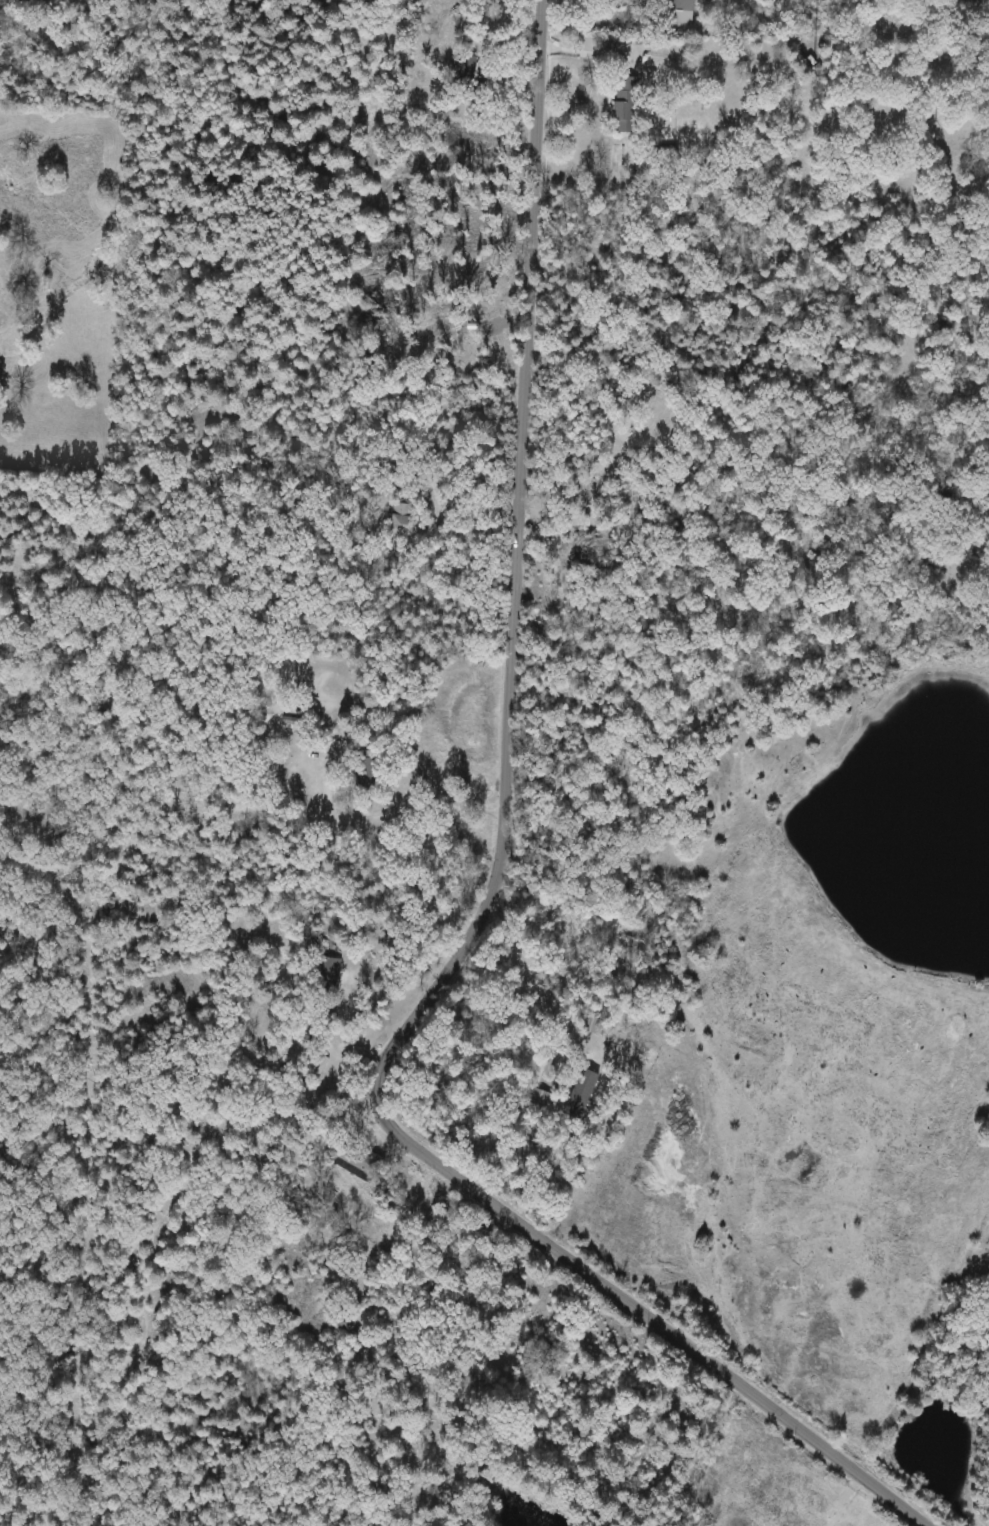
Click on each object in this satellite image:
building: (37, 1)
building: (680, 12)
road: (592, 53)
building: (463, 74)
building: (626, 106)
building: (402, 517)
road: (505, 761)
building: (364, 773)
road: (423, 774)
road: (532, 972)
building: (329, 975)
building: (358, 1157)
road: (799, 1433)

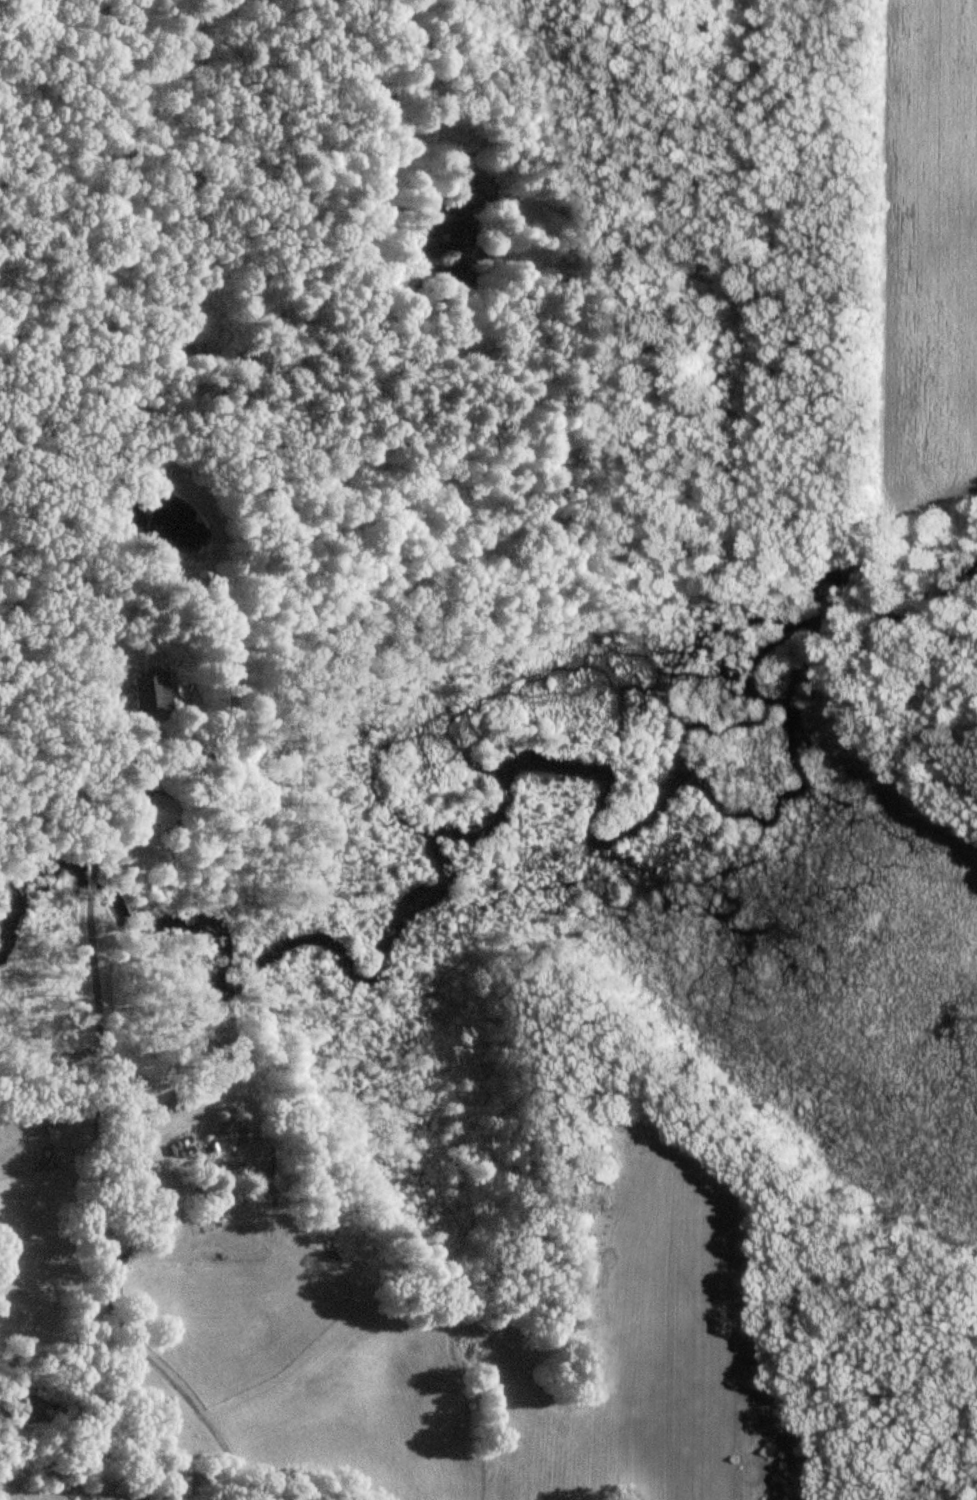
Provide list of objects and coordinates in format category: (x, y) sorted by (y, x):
building: (151, 692)
road: (95, 723)
building: (153, 808)
road: (92, 884)
building: (189, 1099)
road: (100, 1235)

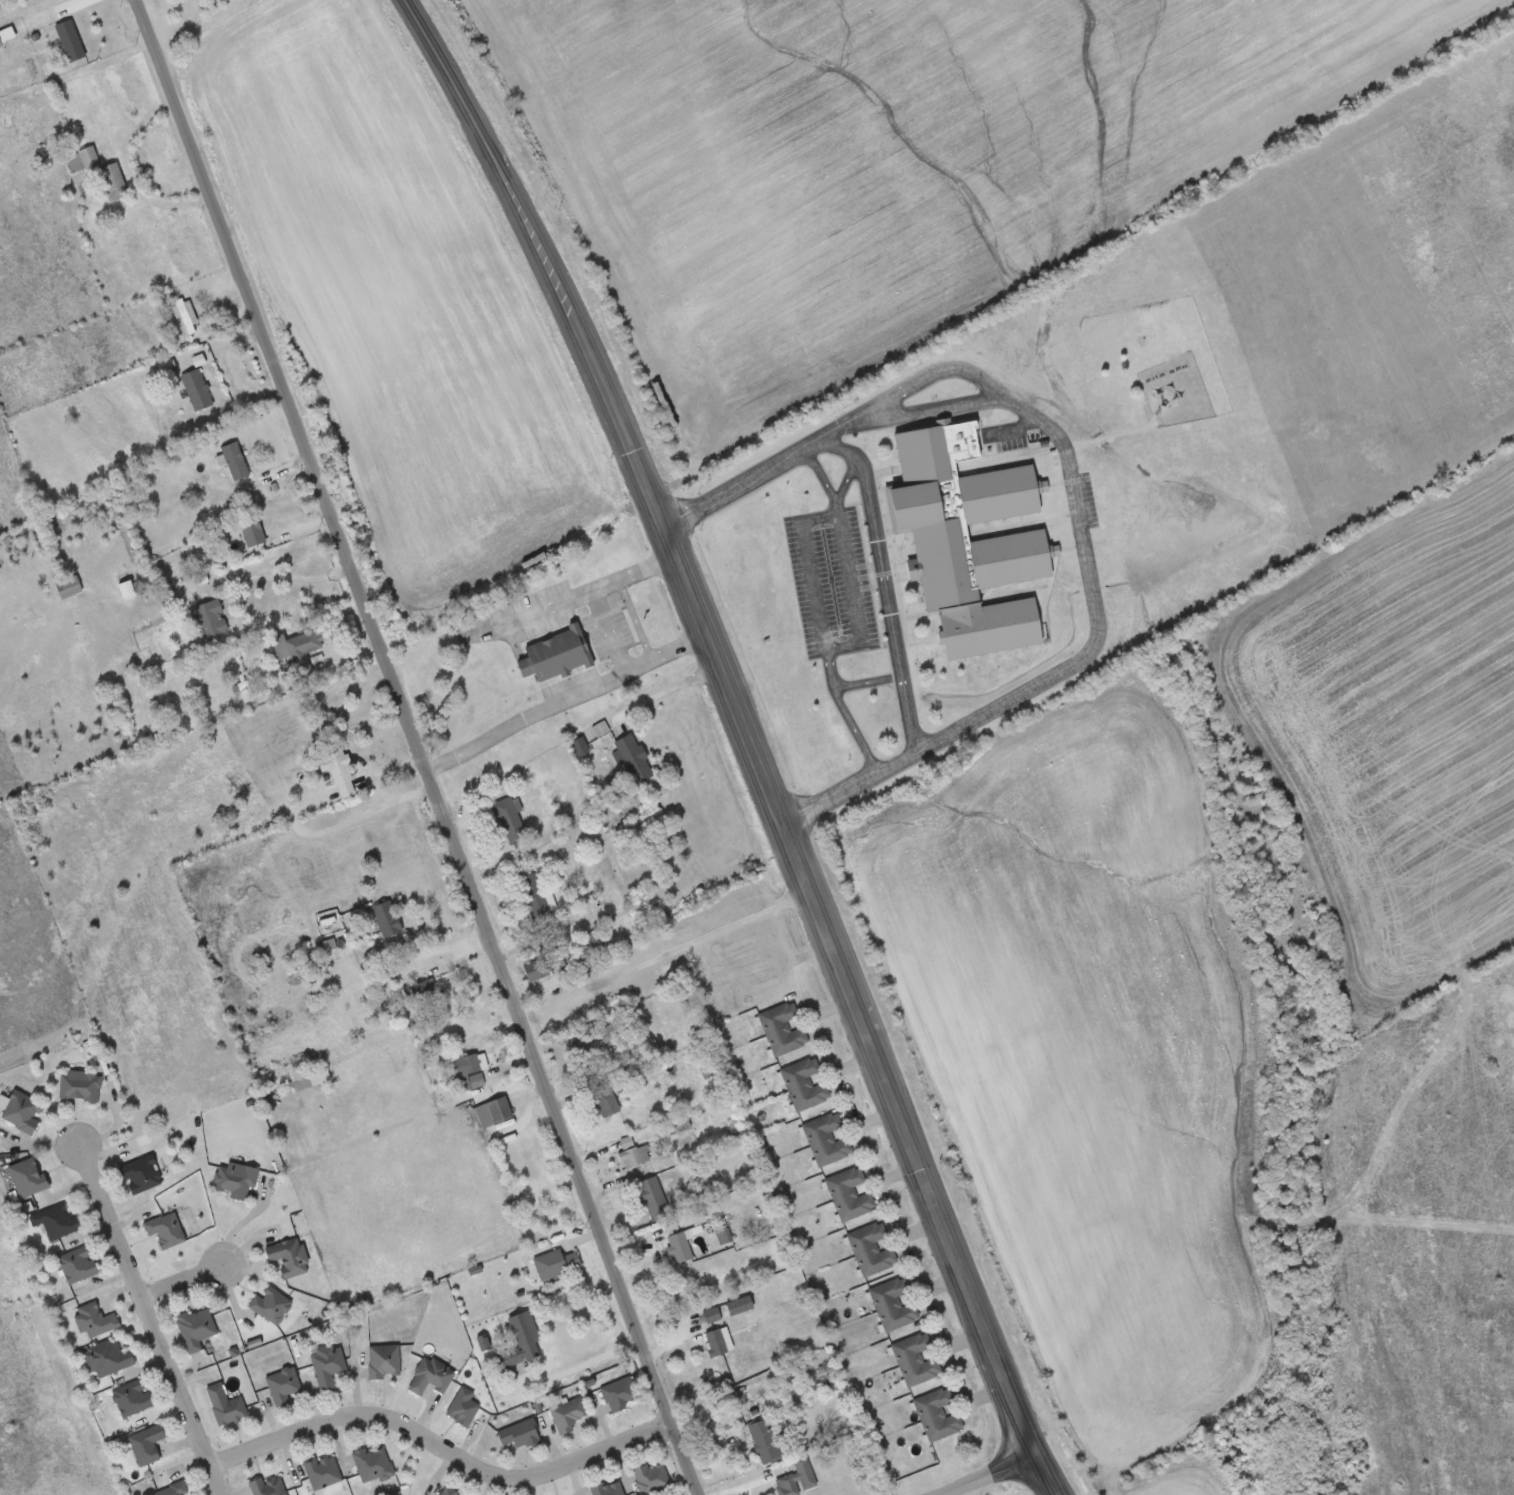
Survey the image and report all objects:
building: (72, 41)
building: (1, 43)
building: (82, 159)
building: (113, 183)
building: (185, 314)
building: (197, 389)
building: (234, 460)
road: (1075, 492)
building: (961, 514)
building: (252, 531)
road: (886, 578)
building: (69, 586)
road: (593, 590)
building: (212, 618)
building: (298, 648)
building: (556, 655)
road: (566, 697)
road: (751, 740)
road: (419, 748)
building: (633, 757)
building: (338, 773)
building: (510, 819)
building: (535, 894)
building: (386, 917)
building: (404, 955)
building: (536, 972)
building: (426, 991)
building: (782, 1028)
building: (592, 1041)
building: (470, 1071)
building: (803, 1083)
building: (80, 1085)
building: (605, 1100)
building: (23, 1111)
building: (494, 1111)
building: (826, 1138)
building: (634, 1155)
building: (142, 1174)
building: (28, 1176)
building: (235, 1179)
building: (849, 1193)
building: (653, 1198)
building: (57, 1221)
building: (679, 1246)
building: (871, 1247)
building: (289, 1256)
building: (555, 1263)
building: (78, 1264)
road: (181, 1279)
building: (739, 1304)
building: (893, 1304)
building: (709, 1315)
road: (148, 1317)
building: (196, 1328)
building: (718, 1340)
building: (521, 1341)
building: (108, 1358)
building: (915, 1359)
building: (384, 1360)
building: (327, 1364)
building: (432, 1375)
building: (284, 1385)
building: (620, 1393)
building: (133, 1397)
building: (226, 1405)
building: (463, 1406)
building: (568, 1413)
building: (937, 1414)
building: (519, 1433)
building: (766, 1439)
building: (147, 1443)
road: (440, 1443)
building: (373, 1464)
building: (324, 1472)
road: (987, 1474)
building: (652, 1477)
building: (796, 1477)
building: (268, 1485)
building: (608, 1487)
building: (174, 1489)
building: (449, 1491)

═══

* _Prompt_: The lines from the one containing "Survey the image" through the last line of the material above are to be copied exactly, both ends included.

* _Solution to the problem_:
Survey the image and report all objects:
building: (72, 41)
building: (1, 43)
building: (82, 159)
building: (113, 183)
building: (185, 314)
building: (197, 389)
building: (234, 460)
road: (1075, 492)
building: (961, 514)
building: (252, 531)
road: (886, 578)
building: (69, 586)
road: (593, 590)
building: (212, 618)
building: (298, 648)
building: (556, 655)
road: (566, 697)
road: (751, 740)
road: (419, 748)
building: (633, 757)
building: (338, 773)
building: (510, 819)
building: (535, 894)
building: (386, 917)
building: (404, 955)
building: (536, 972)
building: (426, 991)
building: (782, 1028)
building: (592, 1041)
building: (470, 1071)
building: (803, 1083)
building: (80, 1085)
building: (605, 1100)
building: (23, 1111)
building: (494, 1111)
building: (826, 1138)
building: (634, 1155)
building: (142, 1174)
building: (28, 1176)
building: (235, 1179)
building: (849, 1193)
building: (653, 1198)
building: (57, 1221)
building: (679, 1246)
building: (871, 1247)
building: (289, 1256)
building: (555, 1263)
building: (78, 1264)
road: (181, 1279)
building: (739, 1304)
building: (893, 1304)
building: (709, 1315)
road: (148, 1317)
building: (196, 1328)
building: (718, 1340)
building: (521, 1341)
building: (108, 1358)
building: (915, 1359)
building: (384, 1360)
building: (327, 1364)
building: (432, 1375)
building: (284, 1385)
building: (620, 1393)
building: (133, 1397)
building: (226, 1405)
building: (463, 1406)
building: (568, 1413)
building: (937, 1414)
building: (519, 1433)
building: (766, 1439)
building: (147, 1443)
road: (440, 1443)
building: (373, 1464)
building: (324, 1472)
road: (987, 1474)
building: (652, 1477)
building: (796, 1477)
building: (268, 1485)
building: (608, 1487)
building: (174, 1489)
building: (449, 1491)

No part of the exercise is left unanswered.